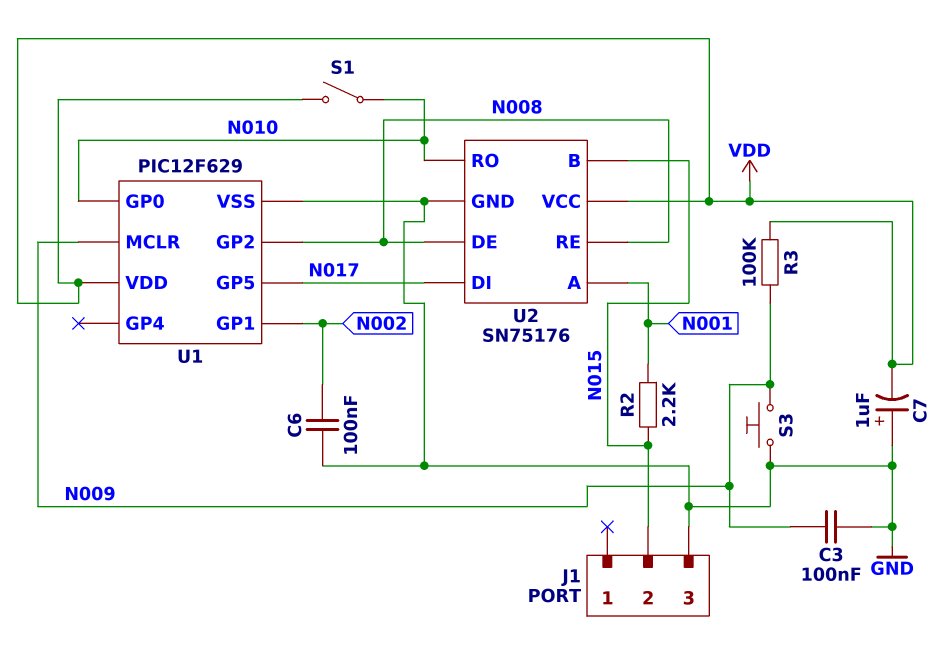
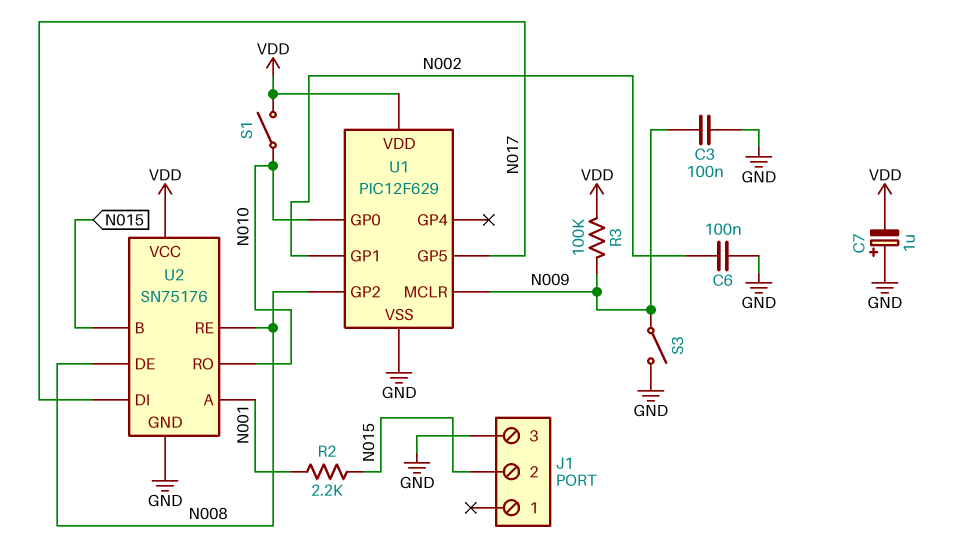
S3: button (GND, N009) -> switch (GND, N009)

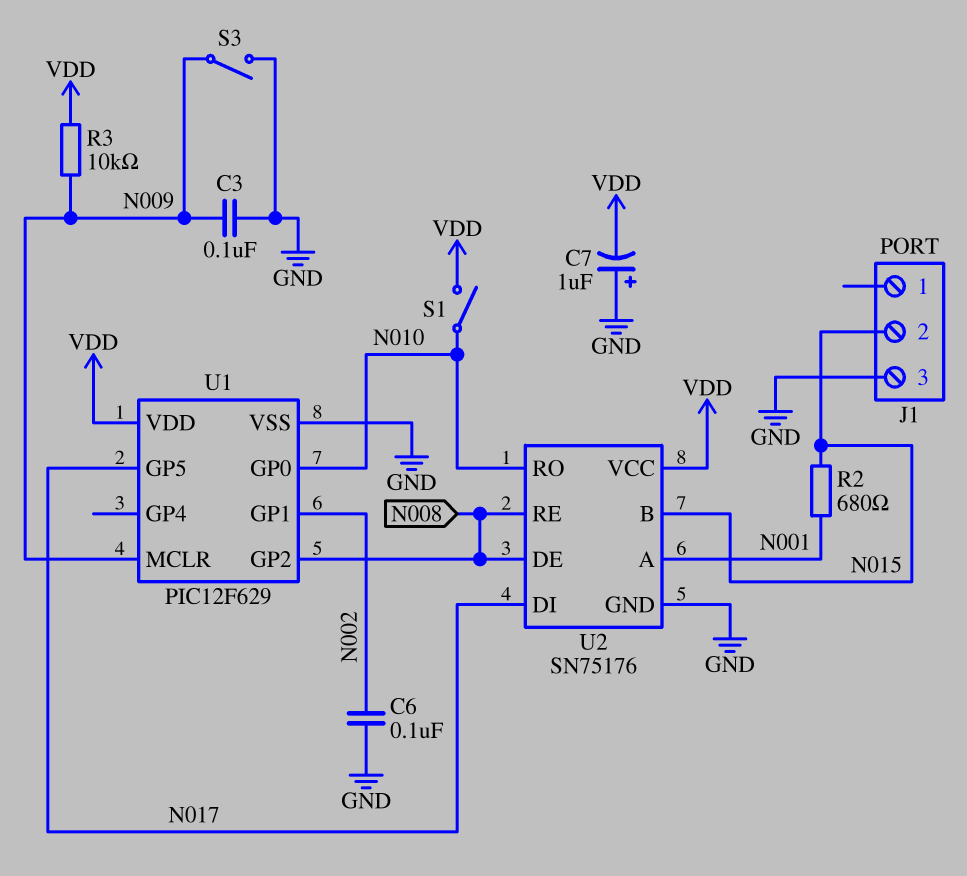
R2: 2.2k (N001, N015) -> 680 (N001, N015)
R3: 100k (N009, VDD) -> 10k (N009, VDD)

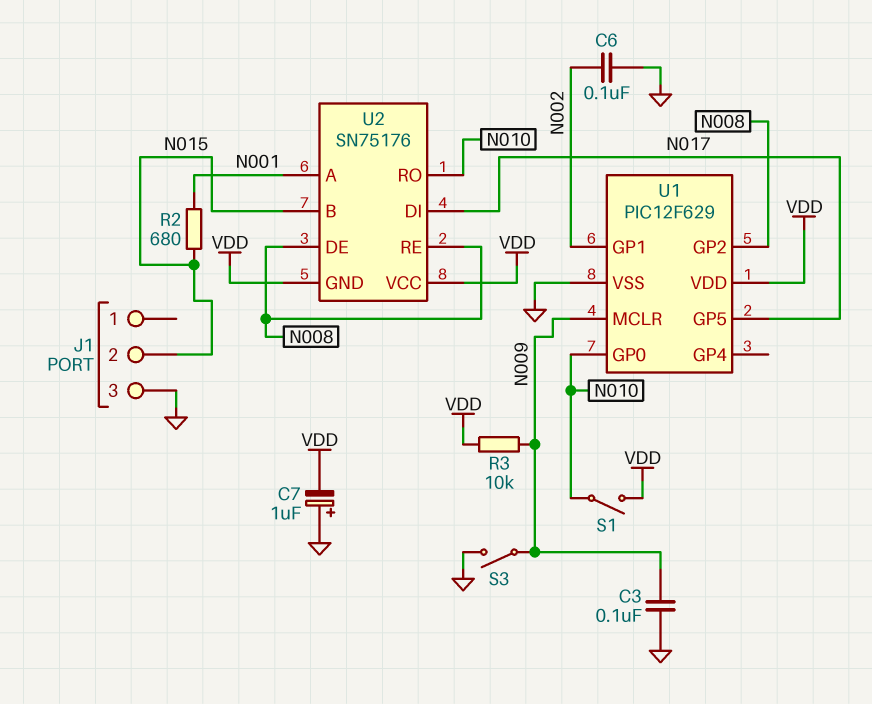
U2 pin GND: GND -> VDD

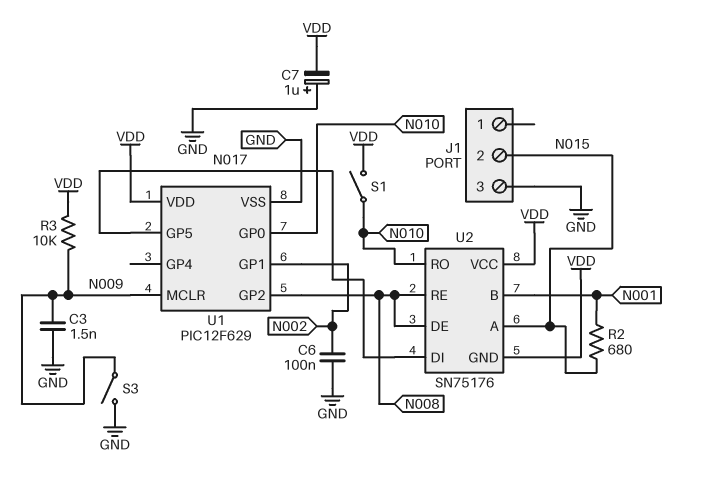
C3: 100nF (GND, N009) -> 1.5nF (GND, N009)
U2 pin A: N001 -> N015
U2 pin B: N015 -> N001

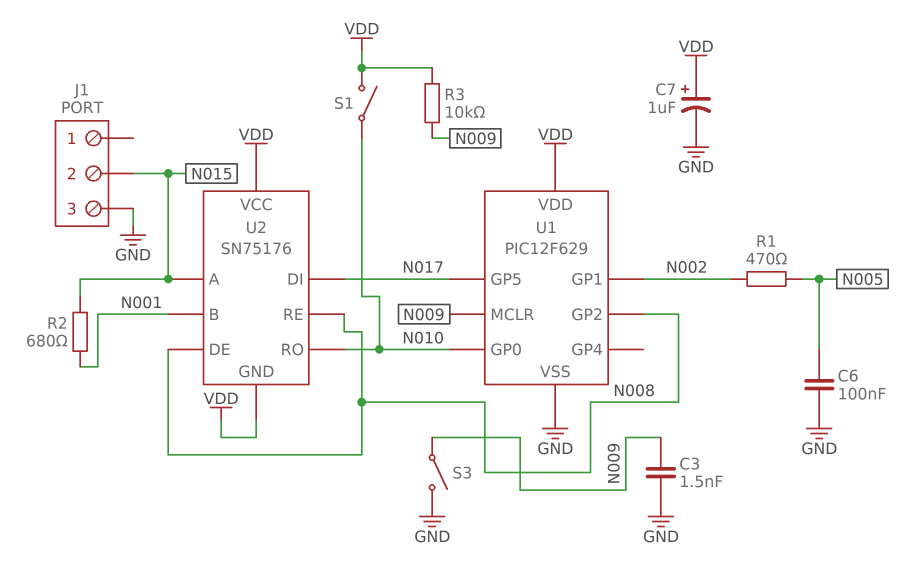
C6: 100nF (GND, N002) -> 100nF (GND, N005)
C7: 1uF (plus GND, minus VDD) -> 1uF (plus VDD, minus GND)
R1: none -> 470 (N002, N005)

------------

**What you have to do:**
Leave out each picture and extract the lines from the one containing "R2: 2.2k (N001, N015) -> 680 (N001, N015)" through the end of the records above, inclusive, exactly as they stand.

**Solution for this exercise:**
R2: 2.2k (N001, N015) -> 680 (N001, N015)
R3: 100k (N009, VDD) -> 10k (N009, VDD)

U2 pin GND: GND -> VDD

C3: 100nF (GND, N009) -> 1.5nF (GND, N009)
U2 pin A: N001 -> N015
U2 pin B: N015 -> N001

C6: 100nF (GND, N002) -> 100nF (GND, N005)
C7: 1uF (plus GND, minus VDD) -> 1uF (plus VDD, minus GND)
R1: none -> 470 (N002, N005)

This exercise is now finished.